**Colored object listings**
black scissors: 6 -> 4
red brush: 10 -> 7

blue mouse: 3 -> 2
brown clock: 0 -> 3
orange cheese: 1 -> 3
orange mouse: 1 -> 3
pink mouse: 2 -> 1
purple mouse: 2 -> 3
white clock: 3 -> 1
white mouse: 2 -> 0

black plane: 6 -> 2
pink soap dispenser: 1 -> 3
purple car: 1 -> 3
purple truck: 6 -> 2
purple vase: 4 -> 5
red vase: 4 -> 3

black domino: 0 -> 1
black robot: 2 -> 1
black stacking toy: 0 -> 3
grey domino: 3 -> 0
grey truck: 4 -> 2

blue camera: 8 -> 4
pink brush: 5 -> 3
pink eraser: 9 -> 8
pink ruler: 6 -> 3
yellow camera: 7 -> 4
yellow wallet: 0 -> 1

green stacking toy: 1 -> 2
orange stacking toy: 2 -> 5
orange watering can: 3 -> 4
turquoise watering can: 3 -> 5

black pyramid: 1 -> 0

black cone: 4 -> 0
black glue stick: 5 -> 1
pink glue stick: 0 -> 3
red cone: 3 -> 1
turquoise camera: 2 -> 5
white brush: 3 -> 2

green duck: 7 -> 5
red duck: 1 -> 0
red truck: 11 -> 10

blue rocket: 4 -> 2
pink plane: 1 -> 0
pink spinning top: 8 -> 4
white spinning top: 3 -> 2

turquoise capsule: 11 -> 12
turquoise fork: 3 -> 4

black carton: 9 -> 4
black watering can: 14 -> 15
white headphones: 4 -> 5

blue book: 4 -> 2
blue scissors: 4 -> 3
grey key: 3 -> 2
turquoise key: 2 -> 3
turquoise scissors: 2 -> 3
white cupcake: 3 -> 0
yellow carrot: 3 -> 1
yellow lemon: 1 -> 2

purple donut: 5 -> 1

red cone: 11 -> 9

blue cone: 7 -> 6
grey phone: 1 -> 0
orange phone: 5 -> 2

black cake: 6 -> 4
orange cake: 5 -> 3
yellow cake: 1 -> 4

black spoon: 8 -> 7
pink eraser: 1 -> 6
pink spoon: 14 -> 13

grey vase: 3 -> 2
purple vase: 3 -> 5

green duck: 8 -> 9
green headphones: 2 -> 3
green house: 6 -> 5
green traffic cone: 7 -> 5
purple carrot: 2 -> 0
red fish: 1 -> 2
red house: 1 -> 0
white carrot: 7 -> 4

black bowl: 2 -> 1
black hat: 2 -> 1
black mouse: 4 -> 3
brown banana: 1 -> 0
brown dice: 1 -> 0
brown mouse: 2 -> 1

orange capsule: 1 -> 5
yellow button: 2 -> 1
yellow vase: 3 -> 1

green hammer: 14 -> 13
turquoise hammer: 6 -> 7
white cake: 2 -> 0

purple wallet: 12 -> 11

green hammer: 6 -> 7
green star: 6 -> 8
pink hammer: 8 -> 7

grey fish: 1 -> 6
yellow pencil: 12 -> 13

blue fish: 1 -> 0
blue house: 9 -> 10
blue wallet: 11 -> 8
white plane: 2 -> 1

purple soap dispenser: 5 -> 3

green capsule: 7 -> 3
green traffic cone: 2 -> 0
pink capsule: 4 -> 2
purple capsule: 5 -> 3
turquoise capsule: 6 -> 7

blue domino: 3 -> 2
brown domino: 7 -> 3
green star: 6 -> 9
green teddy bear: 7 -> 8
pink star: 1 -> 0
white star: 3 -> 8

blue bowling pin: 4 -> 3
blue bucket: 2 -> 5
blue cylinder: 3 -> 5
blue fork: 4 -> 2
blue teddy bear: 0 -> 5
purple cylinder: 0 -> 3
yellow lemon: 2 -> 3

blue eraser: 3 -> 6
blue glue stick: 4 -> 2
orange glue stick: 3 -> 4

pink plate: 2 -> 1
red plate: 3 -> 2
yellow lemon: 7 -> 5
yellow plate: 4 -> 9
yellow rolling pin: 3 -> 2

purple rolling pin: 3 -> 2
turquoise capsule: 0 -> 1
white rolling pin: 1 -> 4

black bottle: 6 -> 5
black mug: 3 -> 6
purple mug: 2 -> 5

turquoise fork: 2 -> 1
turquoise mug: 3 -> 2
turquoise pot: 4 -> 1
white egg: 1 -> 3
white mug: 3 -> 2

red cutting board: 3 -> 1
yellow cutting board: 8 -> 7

**REQUIRED WORK**
Repeat the data exactly. Omit nothing.

**SOLUTION**
black scissors: 6 -> 4
red brush: 10 -> 7

blue mouse: 3 -> 2
brown clock: 0 -> 3
orange cheese: 1 -> 3
orange mouse: 1 -> 3
pink mouse: 2 -> 1
purple mouse: 2 -> 3
white clock: 3 -> 1
white mouse: 2 -> 0

black plane: 6 -> 2
pink soap dispenser: 1 -> 3
purple car: 1 -> 3
purple truck: 6 -> 2
purple vase: 4 -> 5
red vase: 4 -> 3

black domino: 0 -> 1
black robot: 2 -> 1
black stacking toy: 0 -> 3
grey domino: 3 -> 0
grey truck: 4 -> 2

blue camera: 8 -> 4
pink brush: 5 -> 3
pink eraser: 9 -> 8
pink ruler: 6 -> 3
yellow camera: 7 -> 4
yellow wallet: 0 -> 1

green stacking toy: 1 -> 2
orange stacking toy: 2 -> 5
orange watering can: 3 -> 4
turquoise watering can: 3 -> 5

black pyramid: 1 -> 0

black cone: 4 -> 0
black glue stick: 5 -> 1
pink glue stick: 0 -> 3
red cone: 3 -> 1
turquoise camera: 2 -> 5
white brush: 3 -> 2

green duck: 7 -> 5
red duck: 1 -> 0
red truck: 11 -> 10

blue rocket: 4 -> 2
pink plane: 1 -> 0
pink spinning top: 8 -> 4
white spinning top: 3 -> 2

turquoise capsule: 11 -> 12
turquoise fork: 3 -> 4

black carton: 9 -> 4
black watering can: 14 -> 15
white headphones: 4 -> 5

blue book: 4 -> 2
blue scissors: 4 -> 3
grey key: 3 -> 2
turquoise key: 2 -> 3
turquoise scissors: 2 -> 3
white cupcake: 3 -> 0
yellow carrot: 3 -> 1
yellow lemon: 1 -> 2

purple donut: 5 -> 1

red cone: 11 -> 9

blue cone: 7 -> 6
grey phone: 1 -> 0
orange phone: 5 -> 2

black cake: 6 -> 4
orange cake: 5 -> 3
yellow cake: 1 -> 4

black spoon: 8 -> 7
pink eraser: 1 -> 6
pink spoon: 14 -> 13

grey vase: 3 -> 2
purple vase: 3 -> 5

green duck: 8 -> 9
green headphones: 2 -> 3
green house: 6 -> 5
green traffic cone: 7 -> 5
purple carrot: 2 -> 0
red fish: 1 -> 2
red house: 1 -> 0
white carrot: 7 -> 4

black bowl: 2 -> 1
black hat: 2 -> 1
black mouse: 4 -> 3
brown banana: 1 -> 0
brown dice: 1 -> 0
brown mouse: 2 -> 1

orange capsule: 1 -> 5
yellow button: 2 -> 1
yellow vase: 3 -> 1

green hammer: 14 -> 13
turquoise hammer: 6 -> 7
white cake: 2 -> 0

purple wallet: 12 -> 11

green hammer: 6 -> 7
green star: 6 -> 8
pink hammer: 8 -> 7

grey fish: 1 -> 6
yellow pencil: 12 -> 13

blue fish: 1 -> 0
blue house: 9 -> 10
blue wallet: 11 -> 8
white plane: 2 -> 1

purple soap dispenser: 5 -> 3

green capsule: 7 -> 3
green traffic cone: 2 -> 0
pink capsule: 4 -> 2
purple capsule: 5 -> 3
turquoise capsule: 6 -> 7

blue domino: 3 -> 2
brown domino: 7 -> 3
green star: 6 -> 9
green teddy bear: 7 -> 8
pink star: 1 -> 0
white star: 3 -> 8

blue bowling pin: 4 -> 3
blue bucket: 2 -> 5
blue cylinder: 3 -> 5
blue fork: 4 -> 2
blue teddy bear: 0 -> 5
purple cylinder: 0 -> 3
yellow lemon: 2 -> 3

blue eraser: 3 -> 6
blue glue stick: 4 -> 2
orange glue stick: 3 -> 4

pink plate: 2 -> 1
red plate: 3 -> 2
yellow lemon: 7 -> 5
yellow plate: 4 -> 9
yellow rolling pin: 3 -> 2

purple rolling pin: 3 -> 2
turquoise capsule: 0 -> 1
white rolling pin: 1 -> 4

black bottle: 6 -> 5
black mug: 3 -> 6
purple mug: 2 -> 5

turquoise fork: 2 -> 1
turquoise mug: 3 -> 2
turquoise pot: 4 -> 1
white egg: 1 -> 3
white mug: 3 -> 2

red cutting board: 3 -> 1
yellow cutting board: 8 -> 7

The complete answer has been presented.